Coordinate change listings:
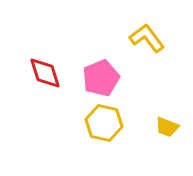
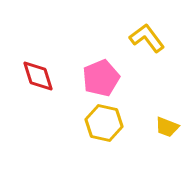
red diamond: moved 7 px left, 3 px down
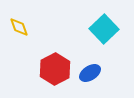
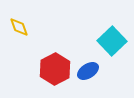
cyan square: moved 8 px right, 12 px down
blue ellipse: moved 2 px left, 2 px up
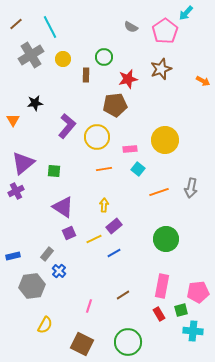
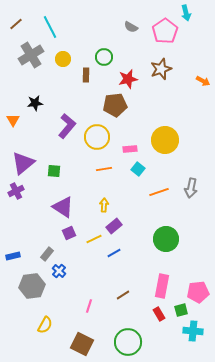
cyan arrow at (186, 13): rotated 56 degrees counterclockwise
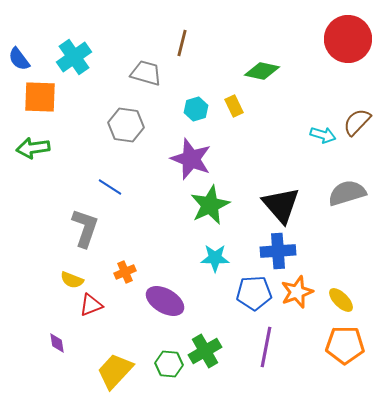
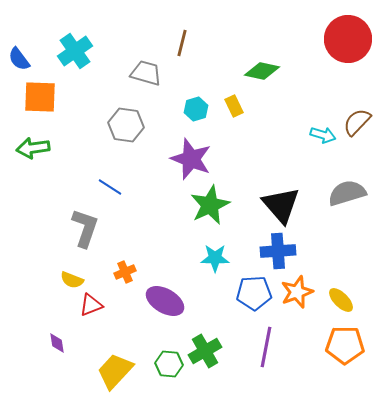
cyan cross: moved 1 px right, 6 px up
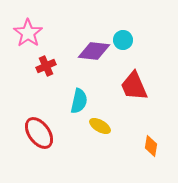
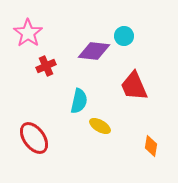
cyan circle: moved 1 px right, 4 px up
red ellipse: moved 5 px left, 5 px down
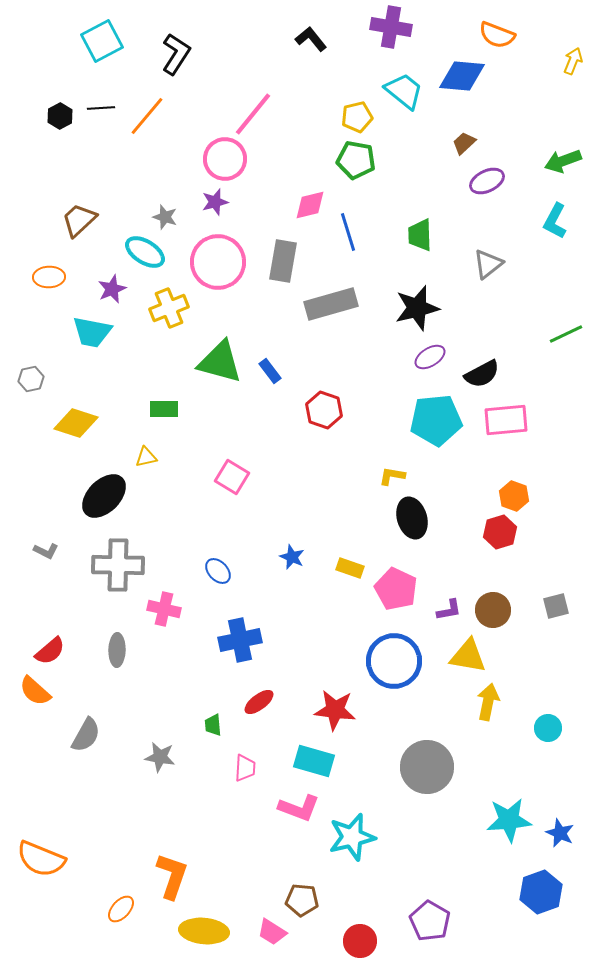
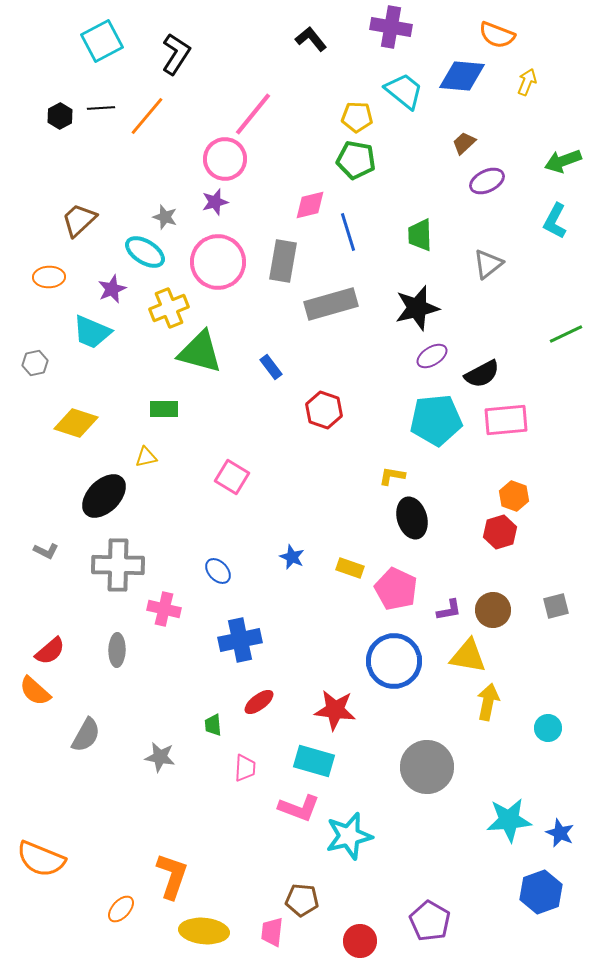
yellow arrow at (573, 61): moved 46 px left, 21 px down
yellow pentagon at (357, 117): rotated 16 degrees clockwise
cyan trapezoid at (92, 332): rotated 12 degrees clockwise
purple ellipse at (430, 357): moved 2 px right, 1 px up
green triangle at (220, 362): moved 20 px left, 10 px up
blue rectangle at (270, 371): moved 1 px right, 4 px up
gray hexagon at (31, 379): moved 4 px right, 16 px up
cyan star at (352, 837): moved 3 px left, 1 px up
pink trapezoid at (272, 932): rotated 64 degrees clockwise
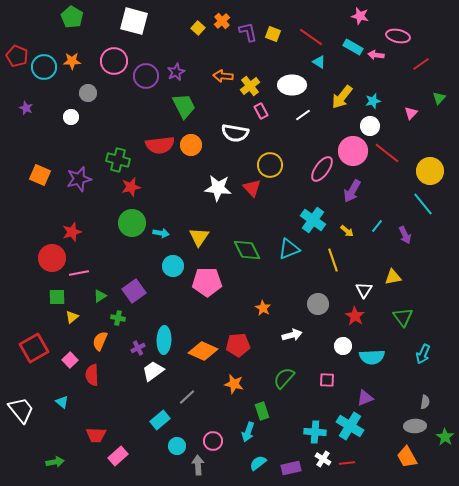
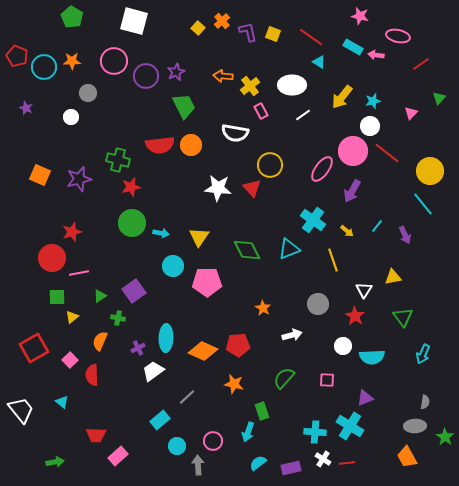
cyan ellipse at (164, 340): moved 2 px right, 2 px up
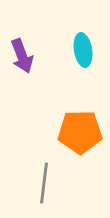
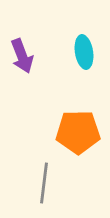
cyan ellipse: moved 1 px right, 2 px down
orange pentagon: moved 2 px left
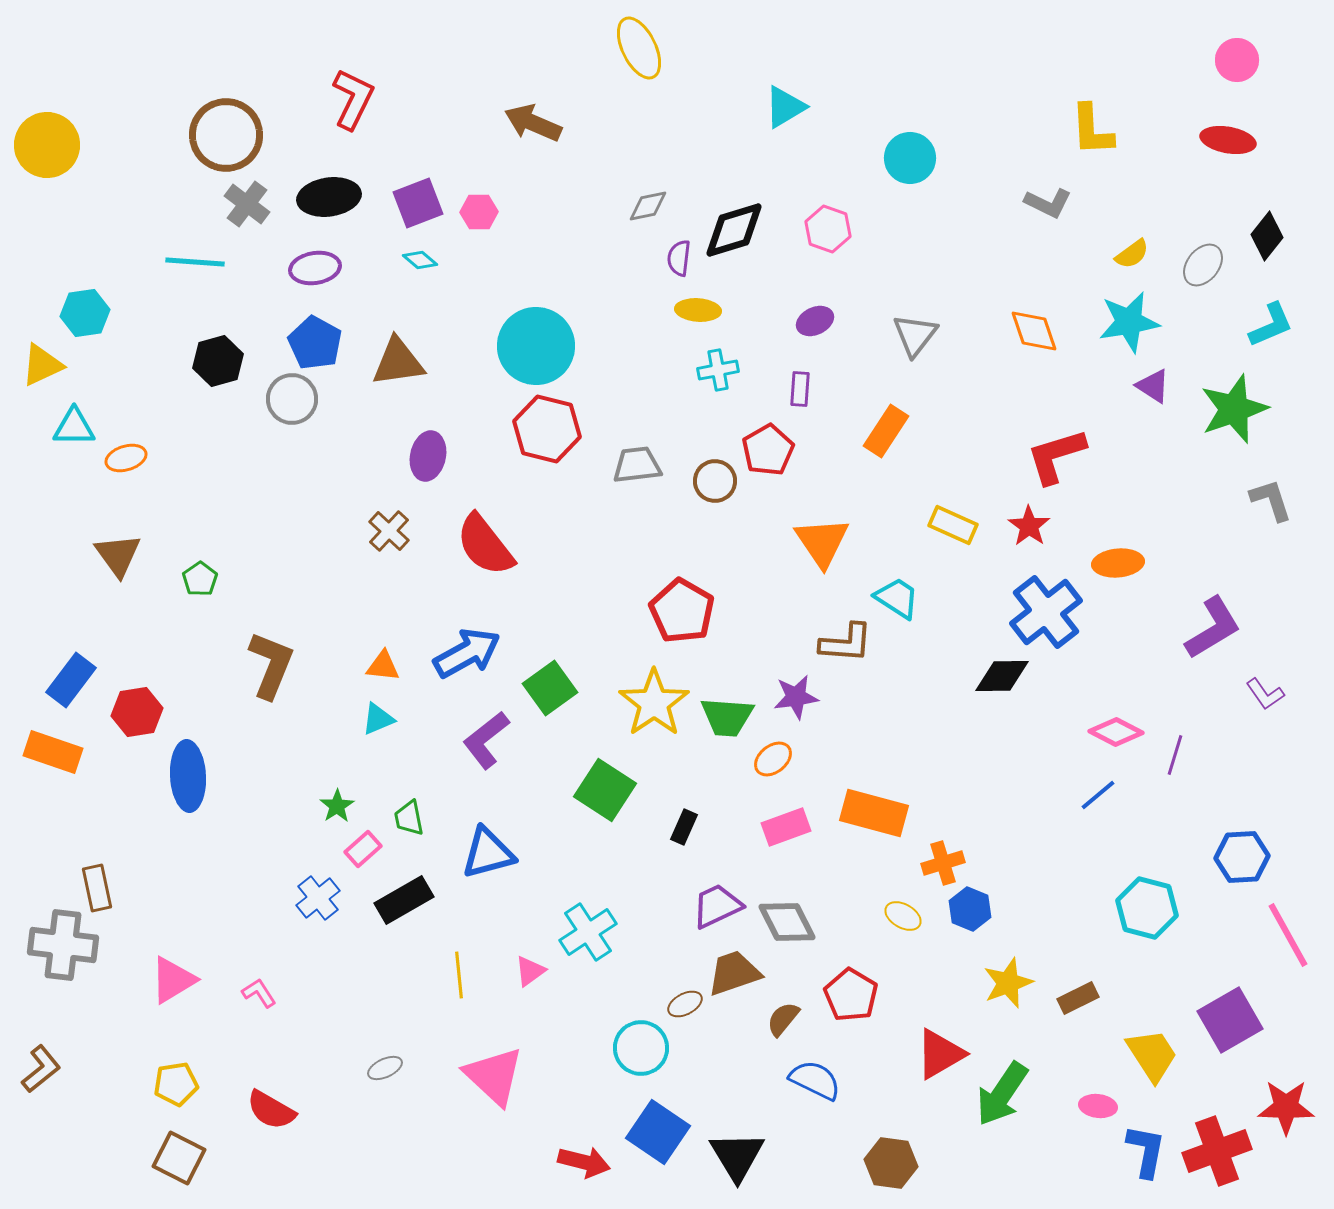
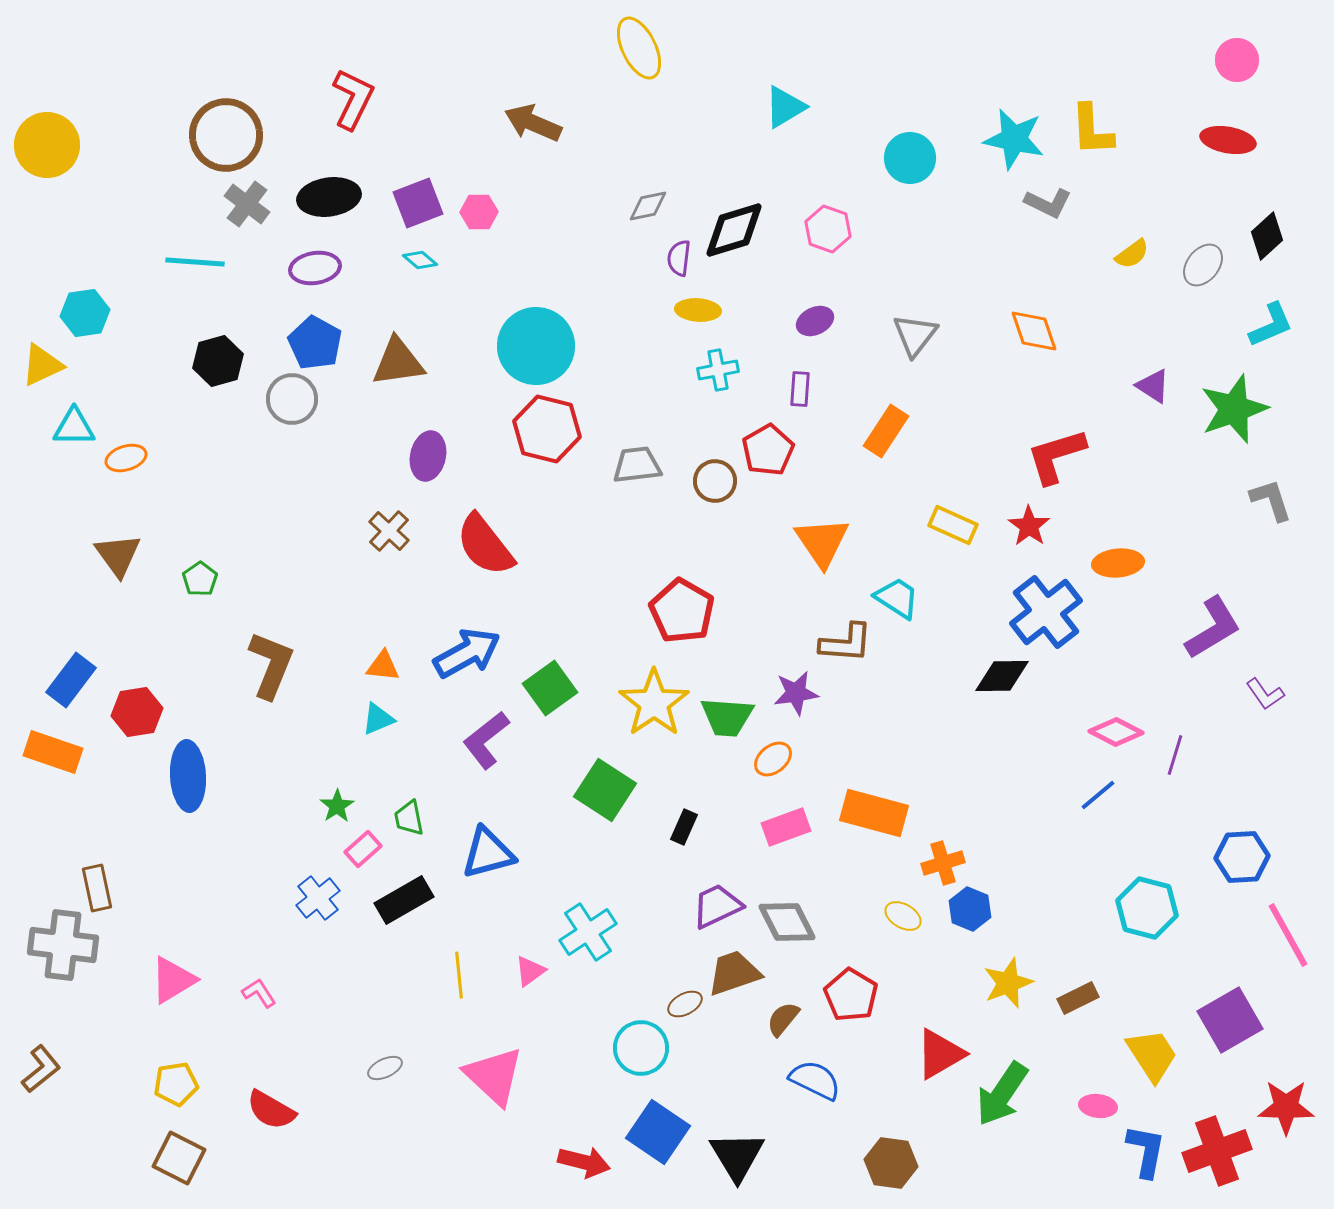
black diamond at (1267, 236): rotated 9 degrees clockwise
cyan star at (1129, 322): moved 115 px left, 183 px up; rotated 22 degrees clockwise
purple star at (796, 697): moved 4 px up
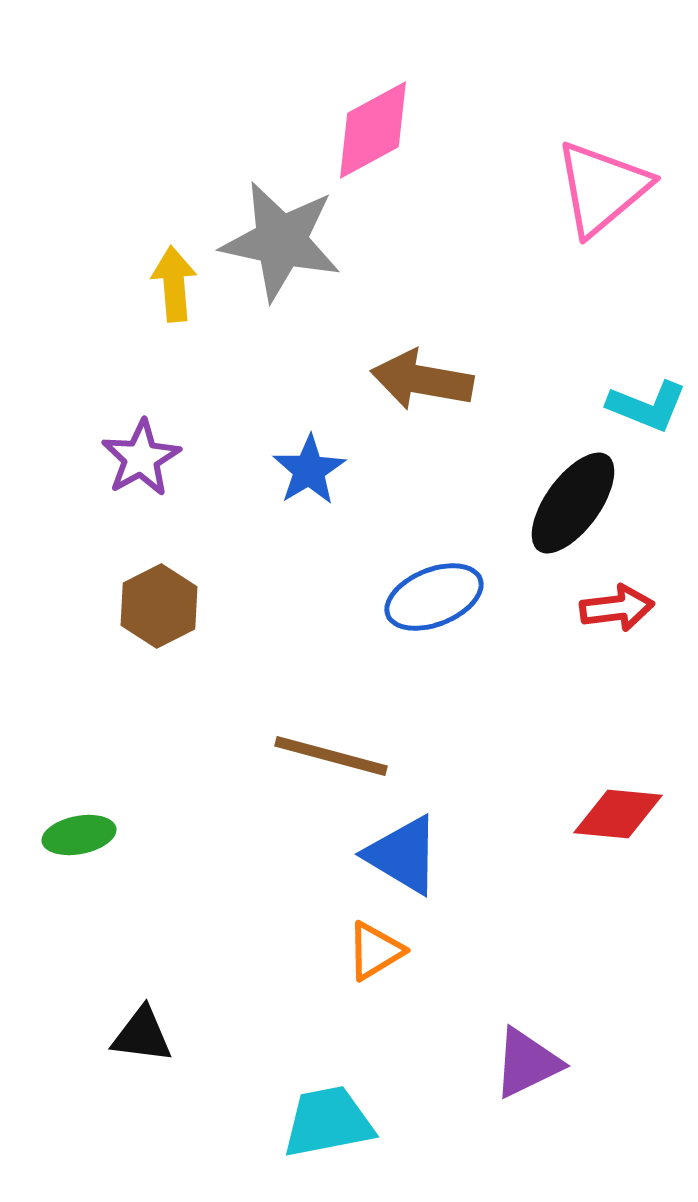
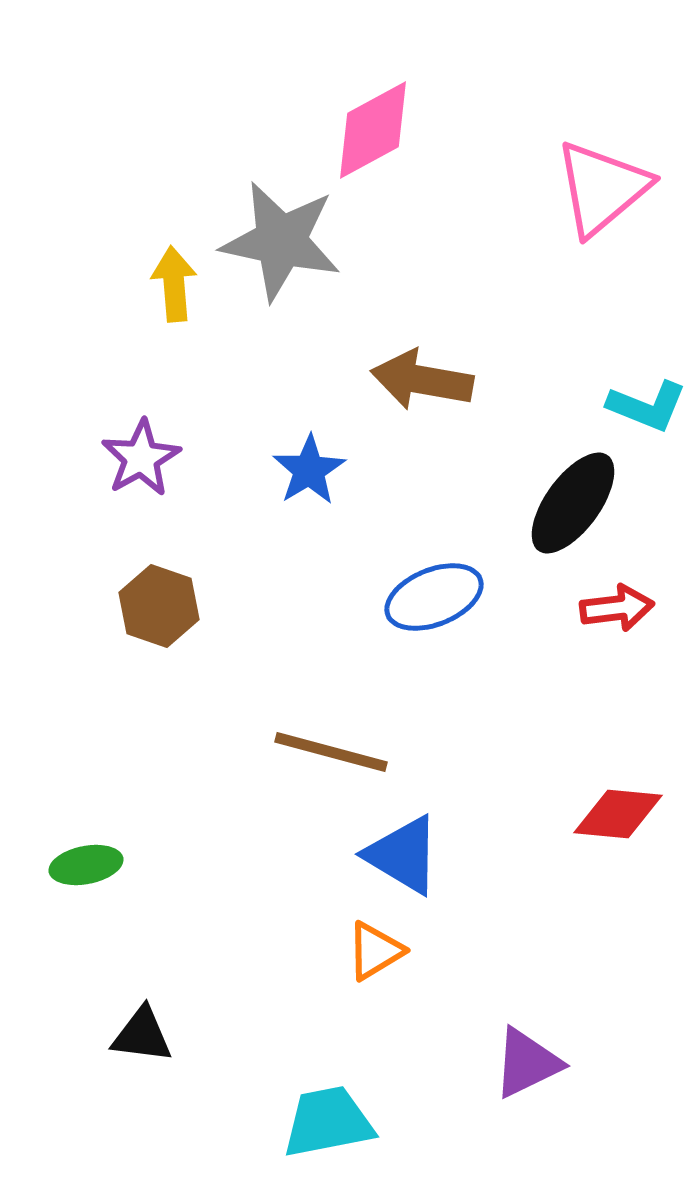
brown hexagon: rotated 14 degrees counterclockwise
brown line: moved 4 px up
green ellipse: moved 7 px right, 30 px down
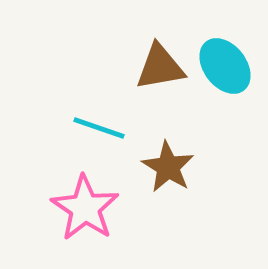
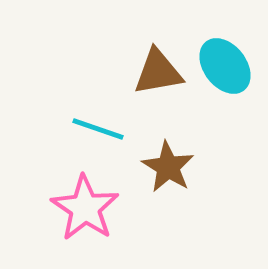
brown triangle: moved 2 px left, 5 px down
cyan line: moved 1 px left, 1 px down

Task prompt ▸ Copy all records exactly; omit images.

Reply to the task ▸
red diamond: moved 7 px left, 3 px down
cyan square: moved 8 px right, 12 px down
blue ellipse: moved 2 px left, 2 px up
cyan arrow at (186, 13): rotated 56 degrees counterclockwise
cyan cross: moved 1 px right, 6 px up
cyan circle: moved 1 px right, 4 px up
red ellipse: moved 5 px left, 5 px down
yellow arrow at (573, 61): moved 46 px left, 21 px down
yellow pentagon at (357, 117): rotated 16 degrees clockwise
cyan trapezoid at (92, 332): rotated 12 degrees clockwise
purple ellipse at (430, 357): moved 2 px right, 1 px up
green triangle at (220, 362): moved 20 px left, 10 px up
blue rectangle at (270, 371): moved 1 px right, 4 px up
gray hexagon at (31, 379): moved 4 px right, 16 px up
cyan star at (352, 837): moved 3 px left, 1 px up
pink trapezoid at (272, 932): rotated 64 degrees clockwise
cyan ellipse at (164, 340): moved 2 px right, 2 px up
cyan ellipse: moved 1 px right, 2 px down
orange pentagon: moved 2 px left
black diamond at (1267, 236): rotated 9 degrees clockwise
cyan star at (1129, 322): moved 115 px left, 183 px up; rotated 22 degrees clockwise
purple star at (796, 697): moved 4 px up
brown hexagon: rotated 14 degrees counterclockwise
brown line: moved 4 px up
green ellipse: moved 7 px right, 30 px down
brown triangle: moved 2 px left, 5 px down
cyan line: moved 1 px left, 1 px down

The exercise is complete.